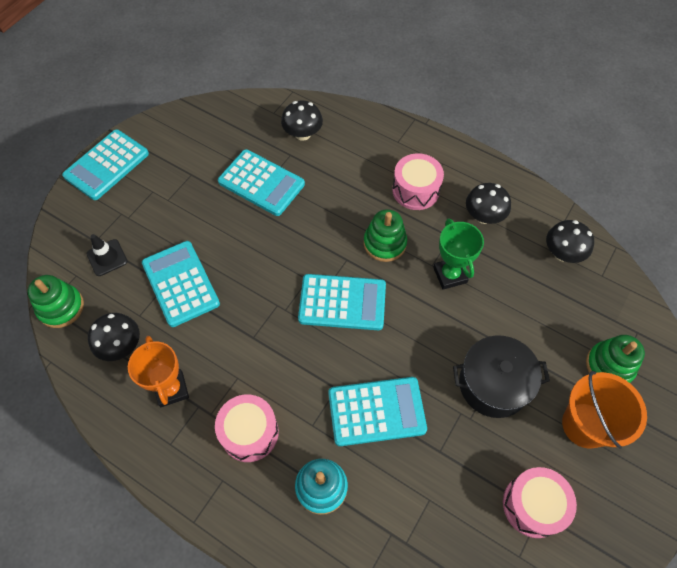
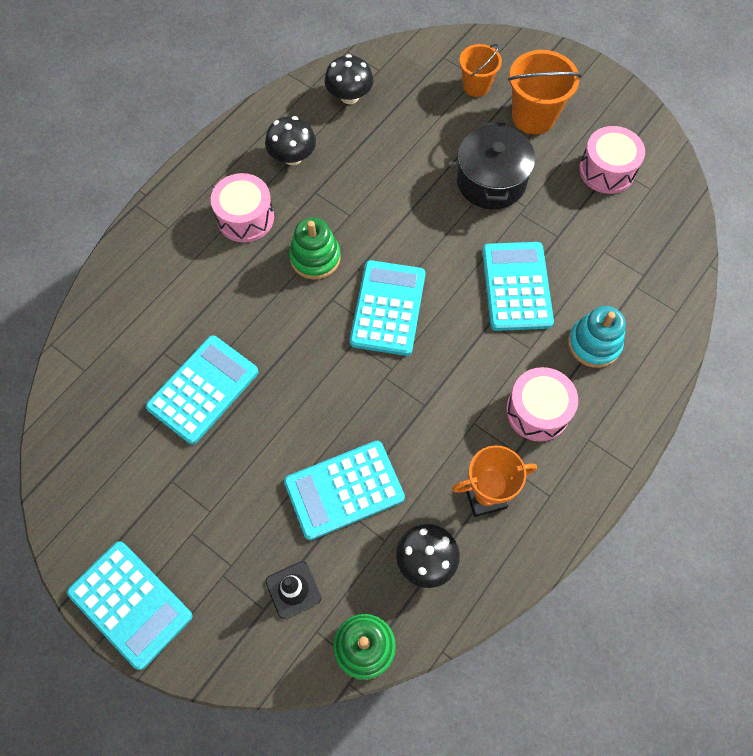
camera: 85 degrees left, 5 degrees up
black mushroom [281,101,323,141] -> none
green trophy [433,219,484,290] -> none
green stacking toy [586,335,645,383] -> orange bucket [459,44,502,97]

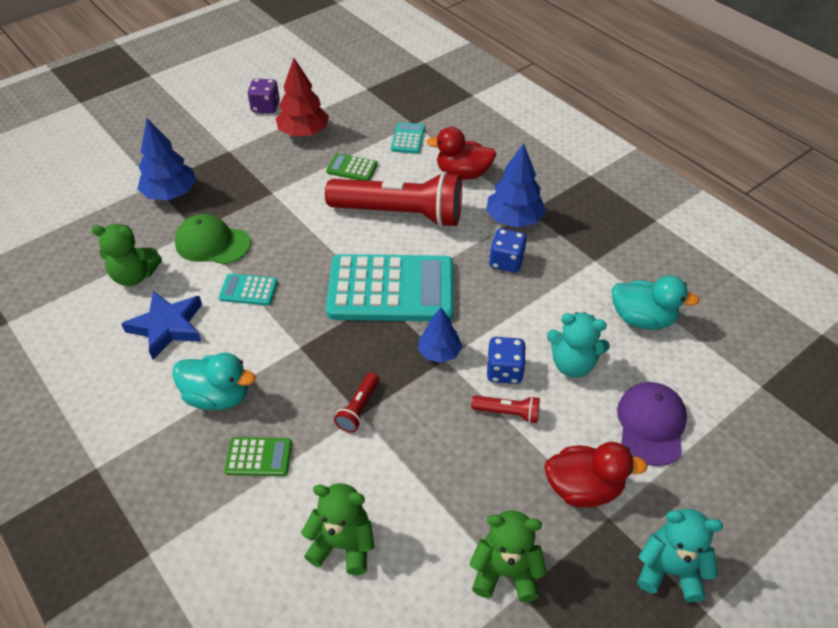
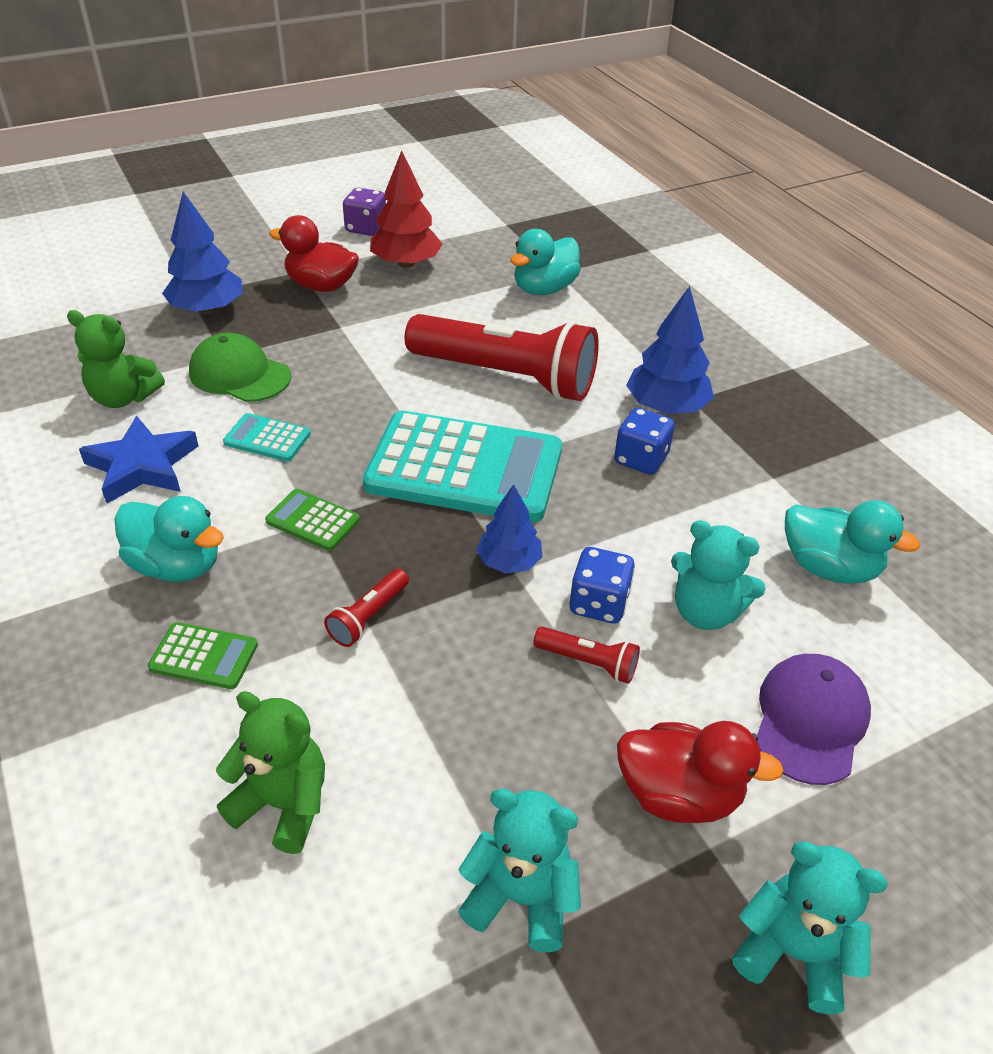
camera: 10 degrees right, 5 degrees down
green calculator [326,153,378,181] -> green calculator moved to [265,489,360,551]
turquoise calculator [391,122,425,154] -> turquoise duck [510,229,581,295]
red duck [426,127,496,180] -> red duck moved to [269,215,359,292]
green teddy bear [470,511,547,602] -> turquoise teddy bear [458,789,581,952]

▶ [Your instructions]:
Repeat exactly the lines above, from the line containing "green trophy [433,219,484,290] -> none" through the last line of the records, inclusive; omit any pictures.

▶ [Completed task]:
green trophy [433,219,484,290] -> none
green stacking toy [586,335,645,383] -> orange bucket [459,44,502,97]

camera: 10 degrees right, 5 degrees down
green calculator [326,153,378,181] -> green calculator moved to [265,489,360,551]
turquoise calculator [391,122,425,154] -> turquoise duck [510,229,581,295]
red duck [426,127,496,180] -> red duck moved to [269,215,359,292]
green teddy bear [470,511,547,602] -> turquoise teddy bear [458,789,581,952]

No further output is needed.